> Task to carry out
Carry over every entry exactly as it appears in the records.

###

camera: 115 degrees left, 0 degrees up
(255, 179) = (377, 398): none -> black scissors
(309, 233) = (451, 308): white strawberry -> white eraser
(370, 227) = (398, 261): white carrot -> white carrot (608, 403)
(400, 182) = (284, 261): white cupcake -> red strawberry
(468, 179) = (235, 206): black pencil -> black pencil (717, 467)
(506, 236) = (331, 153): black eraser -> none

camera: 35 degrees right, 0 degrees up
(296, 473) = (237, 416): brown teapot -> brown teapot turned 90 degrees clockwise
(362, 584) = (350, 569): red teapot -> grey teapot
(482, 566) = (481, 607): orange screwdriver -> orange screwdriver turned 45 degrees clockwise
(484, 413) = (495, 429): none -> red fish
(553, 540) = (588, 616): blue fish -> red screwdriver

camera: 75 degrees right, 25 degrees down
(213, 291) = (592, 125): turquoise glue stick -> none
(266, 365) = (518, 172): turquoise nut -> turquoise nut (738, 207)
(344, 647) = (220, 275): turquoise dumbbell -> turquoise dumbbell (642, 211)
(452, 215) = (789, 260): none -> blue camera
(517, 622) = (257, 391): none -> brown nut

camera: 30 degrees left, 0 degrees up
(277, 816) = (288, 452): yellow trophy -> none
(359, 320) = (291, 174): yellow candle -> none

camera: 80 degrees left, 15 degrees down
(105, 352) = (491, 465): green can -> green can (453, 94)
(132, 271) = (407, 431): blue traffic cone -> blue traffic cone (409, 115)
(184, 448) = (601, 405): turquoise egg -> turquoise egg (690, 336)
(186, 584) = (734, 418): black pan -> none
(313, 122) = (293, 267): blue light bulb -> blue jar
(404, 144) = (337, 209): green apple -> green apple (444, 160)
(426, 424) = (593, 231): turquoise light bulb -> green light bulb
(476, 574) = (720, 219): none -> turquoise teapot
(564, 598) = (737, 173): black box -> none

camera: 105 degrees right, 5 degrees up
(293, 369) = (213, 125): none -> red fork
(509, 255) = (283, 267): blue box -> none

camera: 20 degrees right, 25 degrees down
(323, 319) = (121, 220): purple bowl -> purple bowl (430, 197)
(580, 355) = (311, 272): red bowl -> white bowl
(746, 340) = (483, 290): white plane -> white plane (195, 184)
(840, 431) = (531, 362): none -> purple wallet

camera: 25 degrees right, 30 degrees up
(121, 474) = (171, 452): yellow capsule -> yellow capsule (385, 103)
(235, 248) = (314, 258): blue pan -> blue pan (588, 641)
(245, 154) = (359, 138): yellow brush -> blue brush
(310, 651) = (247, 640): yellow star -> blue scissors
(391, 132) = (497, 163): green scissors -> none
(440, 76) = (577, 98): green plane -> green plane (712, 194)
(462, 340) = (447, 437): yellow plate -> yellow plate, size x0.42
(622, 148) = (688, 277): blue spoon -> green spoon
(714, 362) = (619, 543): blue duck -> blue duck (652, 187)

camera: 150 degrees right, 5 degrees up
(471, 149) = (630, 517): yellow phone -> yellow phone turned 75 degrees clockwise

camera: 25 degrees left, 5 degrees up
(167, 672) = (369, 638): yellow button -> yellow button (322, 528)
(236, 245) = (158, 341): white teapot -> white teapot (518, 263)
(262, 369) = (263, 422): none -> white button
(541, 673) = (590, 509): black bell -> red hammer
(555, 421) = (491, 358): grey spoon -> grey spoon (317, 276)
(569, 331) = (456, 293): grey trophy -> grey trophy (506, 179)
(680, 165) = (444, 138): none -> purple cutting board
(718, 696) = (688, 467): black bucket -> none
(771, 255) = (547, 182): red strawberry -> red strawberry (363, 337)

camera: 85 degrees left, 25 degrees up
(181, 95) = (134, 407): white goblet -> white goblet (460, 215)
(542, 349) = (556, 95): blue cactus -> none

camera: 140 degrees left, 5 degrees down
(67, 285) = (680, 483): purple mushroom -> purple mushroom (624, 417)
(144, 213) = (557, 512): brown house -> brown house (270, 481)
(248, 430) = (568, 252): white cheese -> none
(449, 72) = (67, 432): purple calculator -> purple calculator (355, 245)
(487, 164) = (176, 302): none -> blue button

###

> Answer to this exercise
camera: 115 degrees left, 0 degrees up
(255, 179) = (377, 398): none -> black scissors
(309, 233) = (451, 308): white strawberry -> white eraser
(370, 227) = (398, 261): white carrot -> white carrot (608, 403)
(400, 182) = (284, 261): white cupcake -> red strawberry
(468, 179) = (235, 206): black pencil -> black pencil (717, 467)
(506, 236) = (331, 153): black eraser -> none

camera: 35 degrees right, 0 degrees up
(296, 473) = (237, 416): brown teapot -> brown teapot turned 90 degrees clockwise
(362, 584) = (350, 569): red teapot -> grey teapot
(482, 566) = (481, 607): orange screwdriver -> orange screwdriver turned 45 degrees clockwise
(484, 413) = (495, 429): none -> red fish
(553, 540) = (588, 616): blue fish -> red screwdriver

camera: 75 degrees right, 25 degrees down
(213, 291) = (592, 125): turquoise glue stick -> none
(266, 365) = (518, 172): turquoise nut -> turquoise nut (738, 207)
(344, 647) = (220, 275): turquoise dumbbell -> turquoise dumbbell (642, 211)
(452, 215) = (789, 260): none -> blue camera
(517, 622) = (257, 391): none -> brown nut

camera: 30 degrees left, 0 degrees up
(277, 816) = (288, 452): yellow trophy -> none
(359, 320) = (291, 174): yellow candle -> none

camera: 80 degrees left, 15 degrees down
(105, 352) = (491, 465): green can -> green can (453, 94)
(132, 271) = (407, 431): blue traffic cone -> blue traffic cone (409, 115)
(184, 448) = (601, 405): turquoise egg -> turquoise egg (690, 336)
(186, 584) = (734, 418): black pan -> none
(313, 122) = (293, 267): blue light bulb -> blue jar
(404, 144) = (337, 209): green apple -> green apple (444, 160)
(426, 424) = (593, 231): turquoise light bulb -> green light bulb
(476, 574) = (720, 219): none -> turquoise teapot
(564, 598) = (737, 173): black box -> none

camera: 105 degrees right, 5 degrees up
(293, 369) = (213, 125): none -> red fork
(509, 255) = (283, 267): blue box -> none

camera: 20 degrees right, 25 degrees down
(323, 319) = (121, 220): purple bowl -> purple bowl (430, 197)
(580, 355) = (311, 272): red bowl -> white bowl
(746, 340) = (483, 290): white plane -> white plane (195, 184)
(840, 431) = (531, 362): none -> purple wallet

camera: 25 degrees right, 30 degrees up
(121, 474) = (171, 452): yellow capsule -> yellow capsule (385, 103)
(235, 248) = (314, 258): blue pan -> blue pan (588, 641)
(245, 154) = (359, 138): yellow brush -> blue brush
(310, 651) = (247, 640): yellow star -> blue scissors
(391, 132) = (497, 163): green scissors -> none
(440, 76) = (577, 98): green plane -> green plane (712, 194)
(462, 340) = (447, 437): yellow plate -> yellow plate, size x0.42
(622, 148) = (688, 277): blue spoon -> green spoon
(714, 362) = (619, 543): blue duck -> blue duck (652, 187)

camera: 150 degrees right, 5 degrees up
(471, 149) = (630, 517): yellow phone -> yellow phone turned 75 degrees clockwise

camera: 25 degrees left, 5 degrees up
(167, 672) = (369, 638): yellow button -> yellow button (322, 528)
(236, 245) = (158, 341): white teapot -> white teapot (518, 263)
(262, 369) = (263, 422): none -> white button
(541, 673) = (590, 509): black bell -> red hammer
(555, 421) = (491, 358): grey spoon -> grey spoon (317, 276)
(569, 331) = (456, 293): grey trophy -> grey trophy (506, 179)
(680, 165) = (444, 138): none -> purple cutting board
(718, 696) = (688, 467): black bucket -> none
(771, 255) = (547, 182): red strawberry -> red strawberry (363, 337)

camera: 85 degrees left, 25 degrees up
(181, 95) = (134, 407): white goblet -> white goblet (460, 215)
(542, 349) = (556, 95): blue cactus -> none

camera: 140 degrees left, 5 degrees down
(67, 285) = (680, 483): purple mushroom -> purple mushroom (624, 417)
(144, 213) = (557, 512): brown house -> brown house (270, 481)
(248, 430) = (568, 252): white cheese -> none
(449, 72) = (67, 432): purple calculator -> purple calculator (355, 245)
(487, 164) = (176, 302): none -> blue button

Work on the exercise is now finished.